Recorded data
# # #
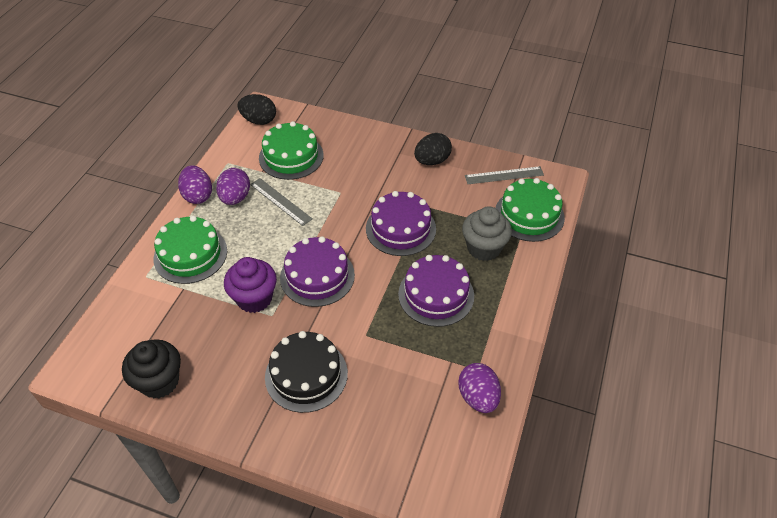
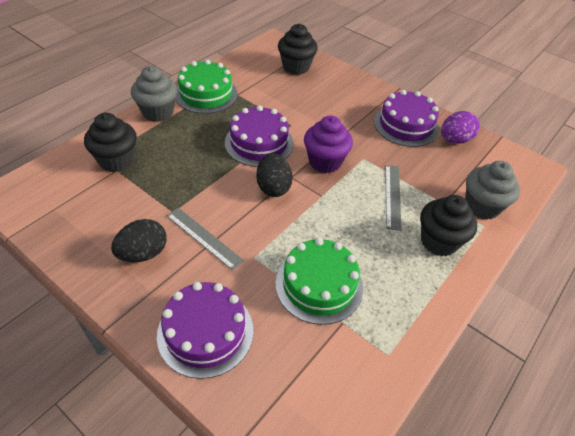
black cake: [265,331,348,413] = 1 -> none = 0
black cupcake: [122,339,181,399] = 1 -> [84,113,137,172] [278,24,318,75] [420,195,477,256] = 3
green cake: [153,216,227,284] [259,121,324,180] [495,178,565,242] = 3 -> [175,60,238,114] [275,238,363,325] = 2
grey cupcake: [462,206,512,261] = 1 -> [131,66,177,122] [465,161,520,220] = 2
purple egg: [178,165,212,204] [216,168,250,205] [458,363,501,413] = 3 -> [441,111,480,144] = 1

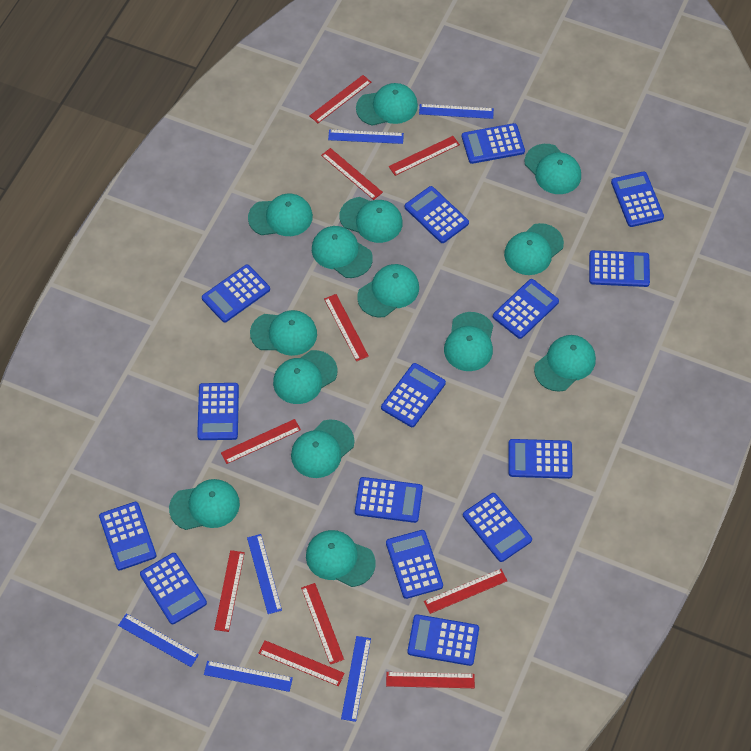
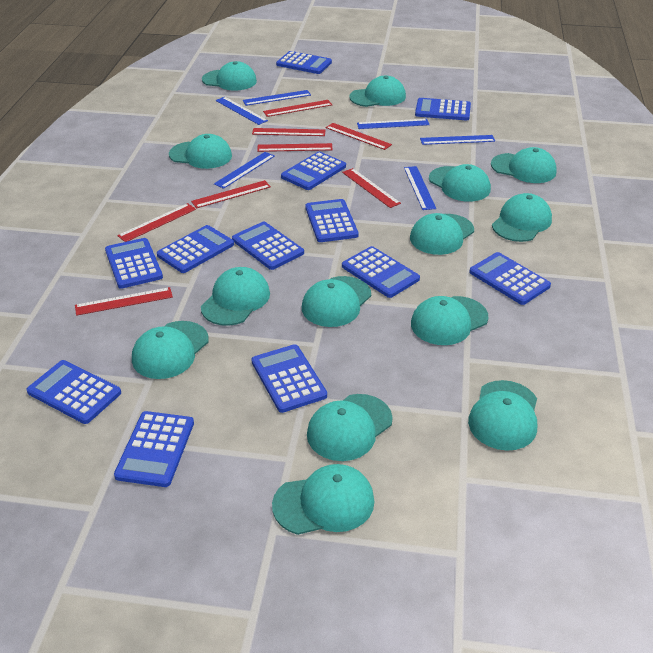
blue calculator: [99,502,156,571] [140,553,207,624] [197,383,239,440] [202,265,270,323] [355,477,423,523] [381,363,446,427] [386,530,443,599] [405,186,469,243] [408,614,479,666] [462,123,525,164] [463,493,532,562] [493,279,559,339] [509,439,573,479] [589,250,650,287] [611,172,664,227] = 15 -> [26,360,121,424] [105,238,163,289] [114,411,194,487] [157,225,234,273] [232,222,304,270] [251,344,327,413] [276,51,332,74] [281,152,346,190] [305,199,359,242] [342,246,420,298] [415,98,471,120] [469,252,551,305] = 12
red ruler: [214,550,245,632] [221,419,301,464] [259,640,344,686] [301,583,344,665] [310,75,371,123] [321,148,383,200] [324,294,369,361] [386,672,475,688] [389,136,460,176] [424,569,507,614] = 10 -> [75,287,173,316] [117,203,196,242] [191,180,271,208] [252,128,325,136] [257,143,333,152] [263,100,332,117] [326,123,392,150] [342,168,401,208] = 8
# # #
## [WHAT THE EXERCISE ASKS]
Only the lines from the one with "purple egg: [178,165,212,204]" through the end of the data, both ends included, should be written out exactly, and no pictures should appear.

## [RESULT BELOW]
purple egg: [178,165,212,204] [216,168,250,205] [458,363,501,413] = 3 -> [441,111,480,144] = 1

blue calculator: [99,502,156,571] [140,553,207,624] [197,383,239,440] [202,265,270,323] [355,477,423,523] [381,363,446,427] [386,530,443,599] [405,186,469,243] [408,614,479,666] [462,123,525,164] [463,493,532,562] [493,279,559,339] [509,439,573,479] [589,250,650,287] [611,172,664,227] = 15 -> [26,360,121,424] [105,238,163,289] [114,411,194,487] [157,225,234,273] [232,222,304,270] [251,344,327,413] [276,51,332,74] [281,152,346,190] [305,199,359,242] [342,246,420,298] [415,98,471,120] [469,252,551,305] = 12
red ruler: [214,550,245,632] [221,419,301,464] [259,640,344,686] [301,583,344,665] [310,75,371,123] [321,148,383,200] [324,294,369,361] [386,672,475,688] [389,136,460,176] [424,569,507,614] = 10 -> [75,287,173,316] [117,203,196,242] [191,180,271,208] [252,128,325,136] [257,143,333,152] [263,100,332,117] [326,123,392,150] [342,168,401,208] = 8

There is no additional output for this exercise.